'''
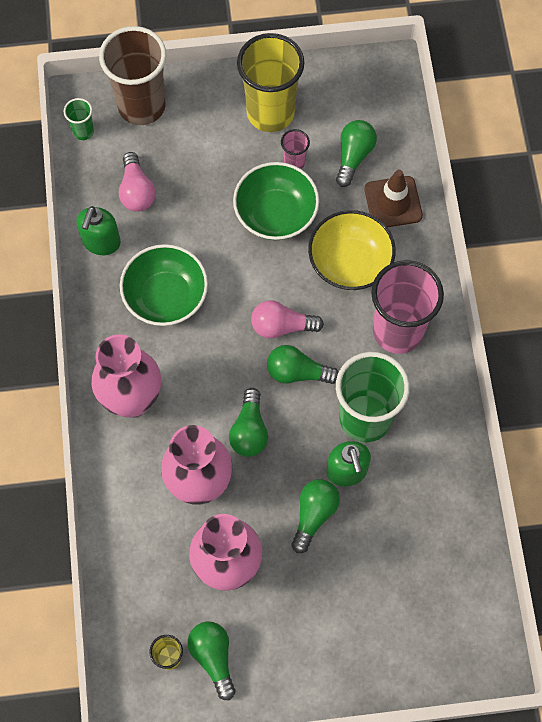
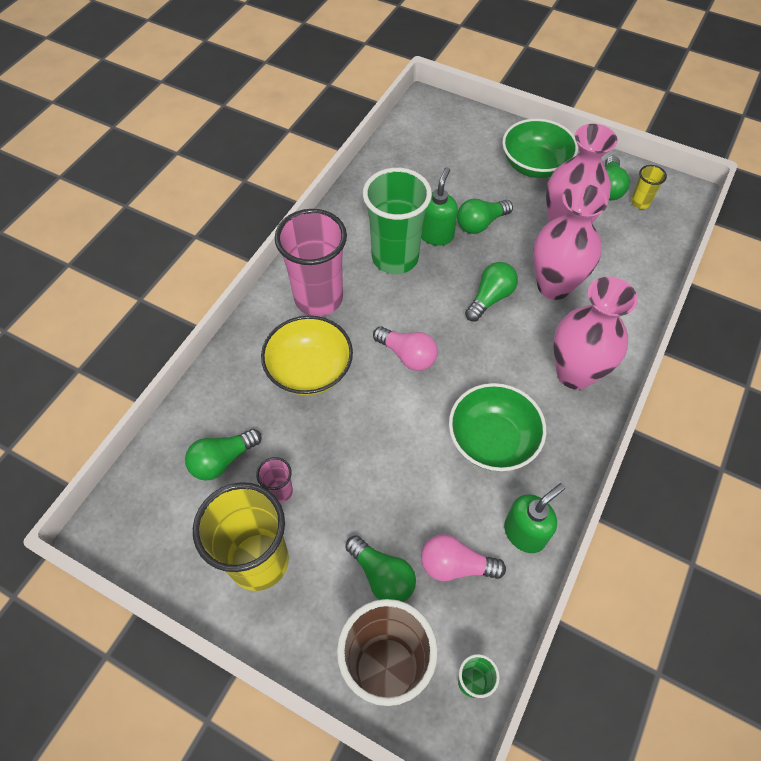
camera: 145 degrees left, 10 degrees down
(137, 191) = (455, 565): pink light bulb -> pink light bulb turned 105 degrees counterclockwise
(276, 214) = (338, 452): green bowl -> green bowl (534, 165)
(297, 372) = (421, 315): green light bulb -> green light bulb (382, 575)
(393, 202) = (229, 396): brown traffic cone -> none

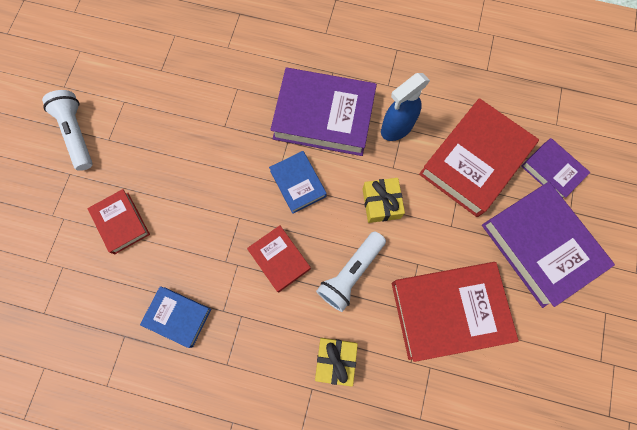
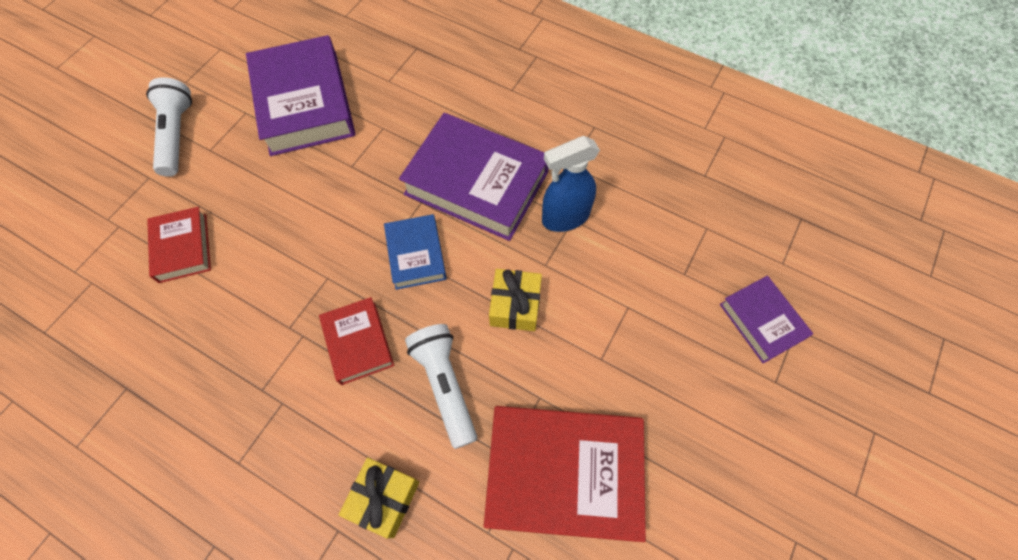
camera: 15 degrees right, 10 degrees down
(178, 317) = (202, 381): blue book -> none
(351, 273) = (445, 385): white flashlight -> white flashlight turned 105 degrees clockwise
(474, 161) = (656, 283): red book -> none
(540, 246) = (719, 418): purple book -> purple book (305, 103)

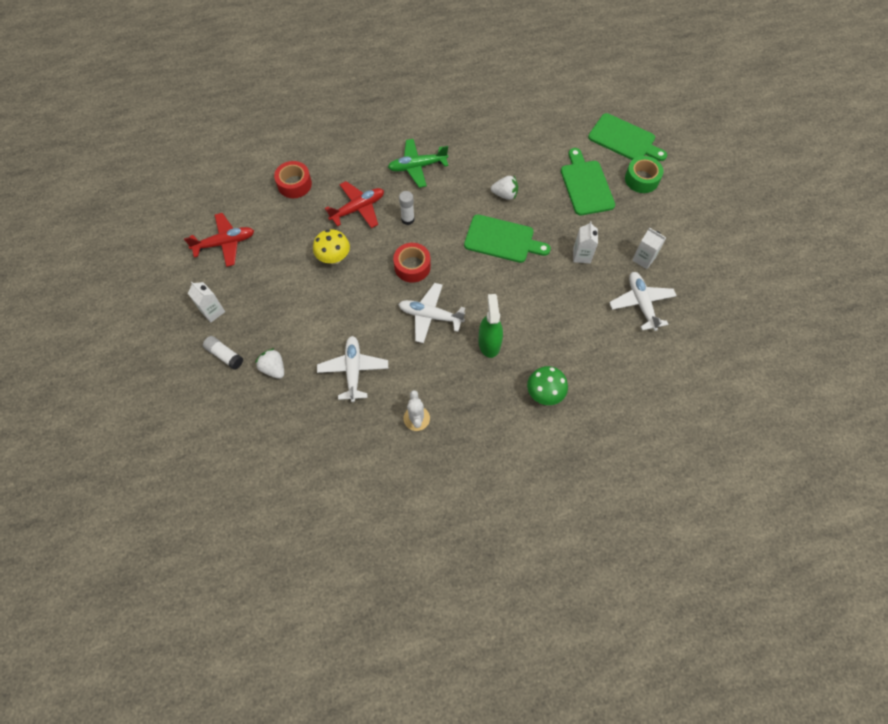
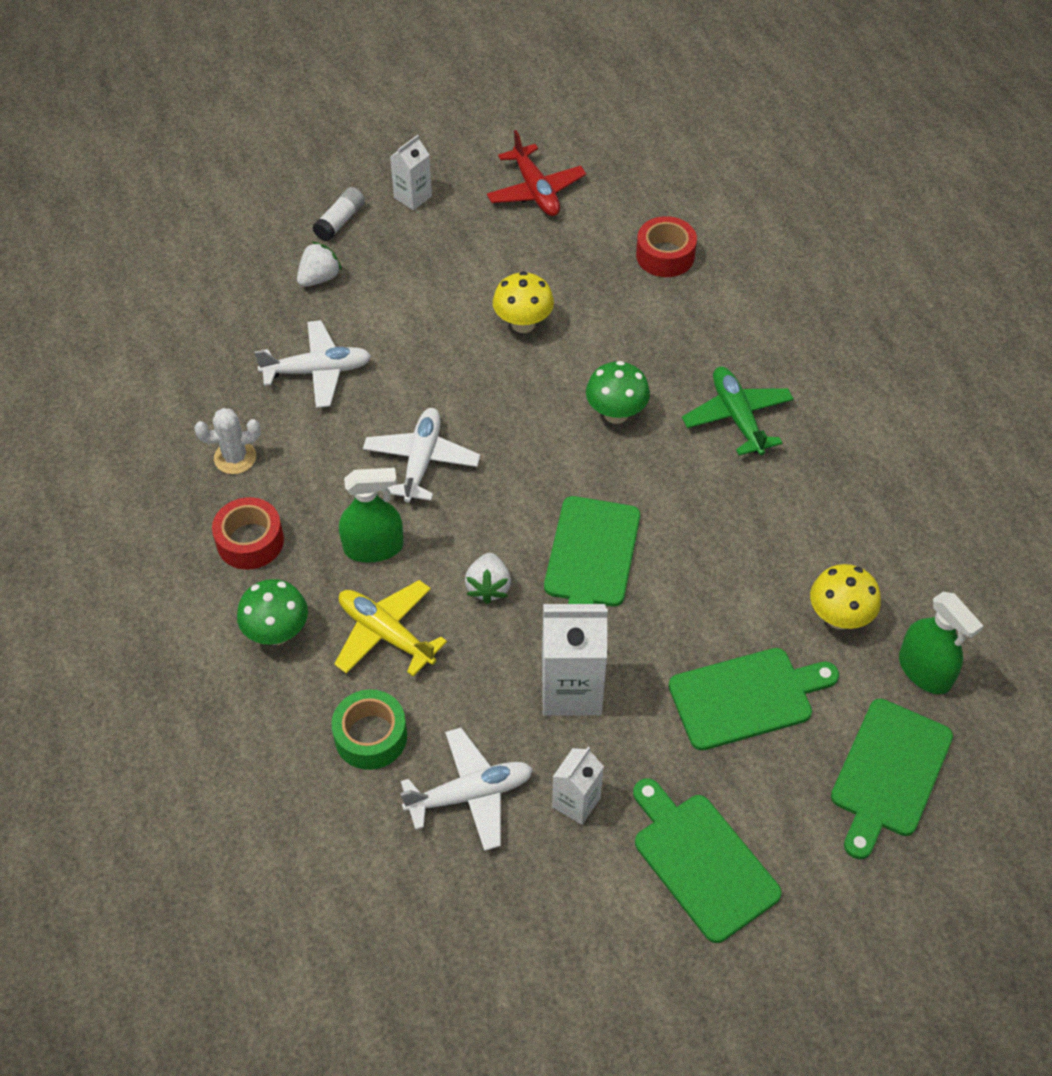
camera: 85 degrees right, 10 degrees down
(358, 209) = (628, 343): red plane -> none
(408, 219) = (616, 413): white glue stick -> green mushroom
(412, 266) = (517, 428): red tape -> red tape (250, 541)
(505, 194) = (697, 557): white strawberry -> white strawberry (488, 587)
(542, 144) = (839, 617): none -> yellow mushroom
(546, 338) = (386, 634): none -> yellow plane
(572, 118) = (924, 671): none -> green spray bottle
(581, 255) = (571, 689): white carton -> white carton, size x1.71
(641, 179) = (783, 805): green tape -> green tape (371, 736)
(671, 213) = (701, 862): none -> green cutting board

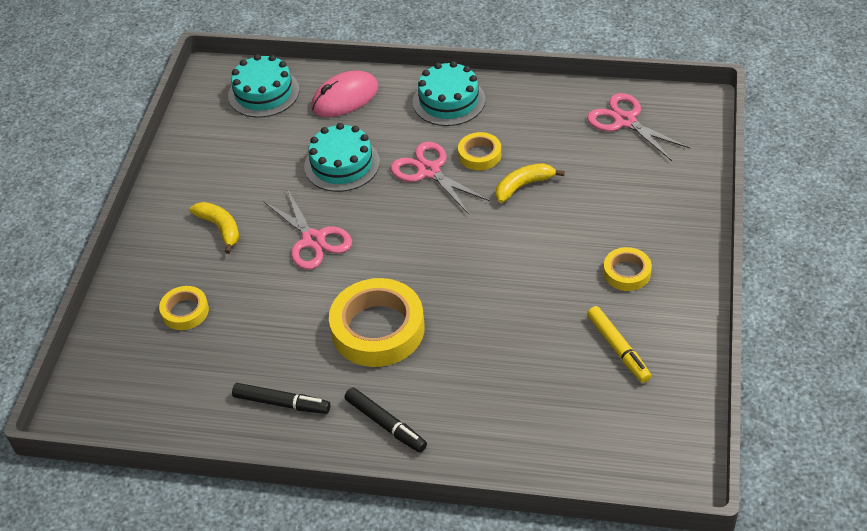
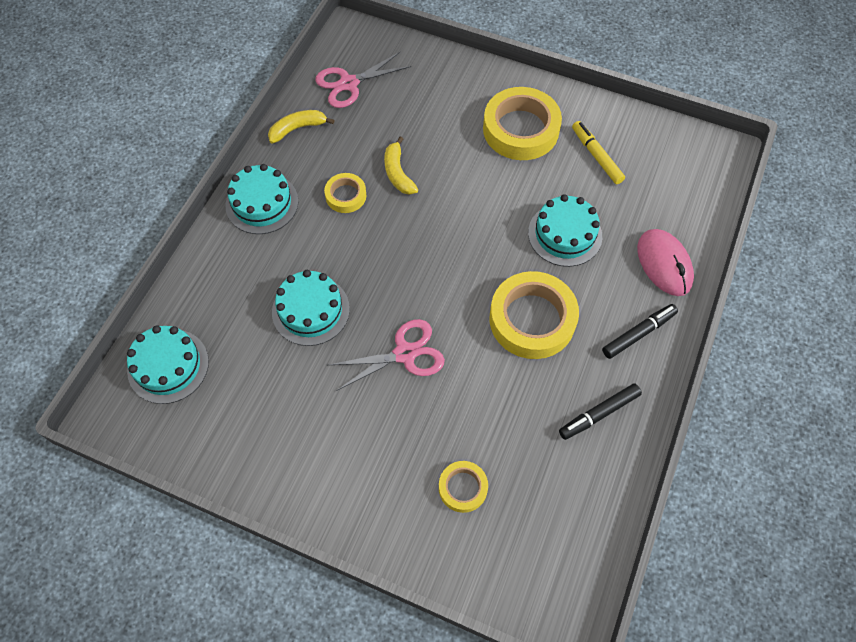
camera: 80 degrees left, 15 degrees up
(220, 228) = (358, 438): yellow banana -> yellow banana (297, 129)
(282, 403) = (599, 414): black marker -> black marker turned 150 degrees counterclockwise
(345, 98) = (214, 290): pink mouse -> pink mouse (664, 264)
(429, 171) = (350, 239): pink scissors -> none
(495, 338) = (565, 234): none -> turquoise cake
(618, 348) = (596, 156): yellow marker -> yellow marker turned 105 degrees counterclockwise
(627, 273) = (520, 129): yellow tape -> yellow tape, size x1.94

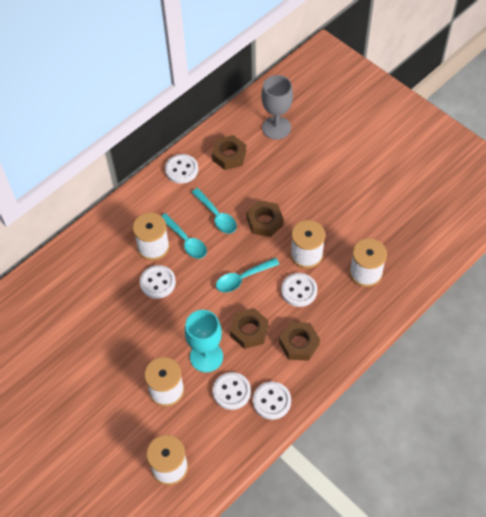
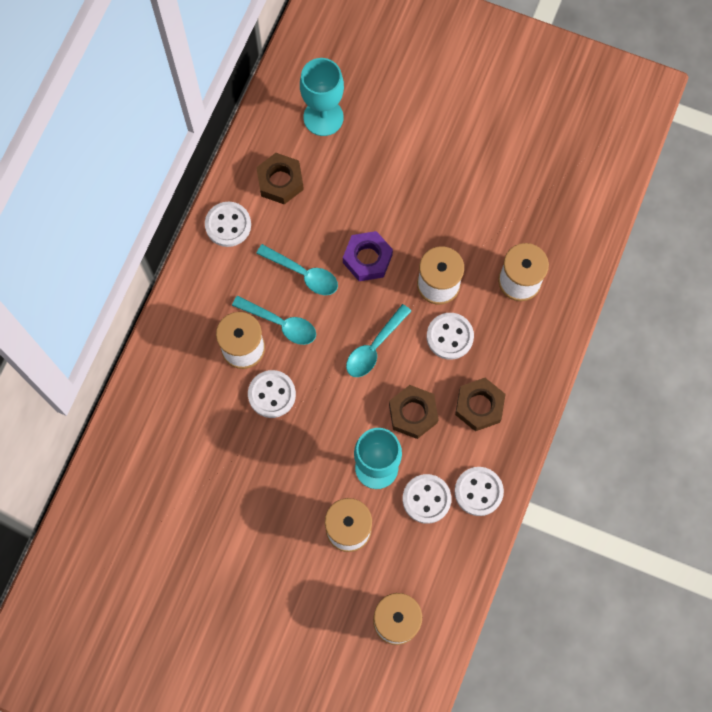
camera: 25 degrees left, 15 degrees up
(265, 222) = (367, 259): brown nut -> purple nut
(276, 128) = (323, 117): grey goblet -> turquoise goblet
'''
Find the word "right" in the data and copy out each line where it turns up.

camera: 15 degrees right, 10 degrees down
camera: 85 degrees right, 10 degrees down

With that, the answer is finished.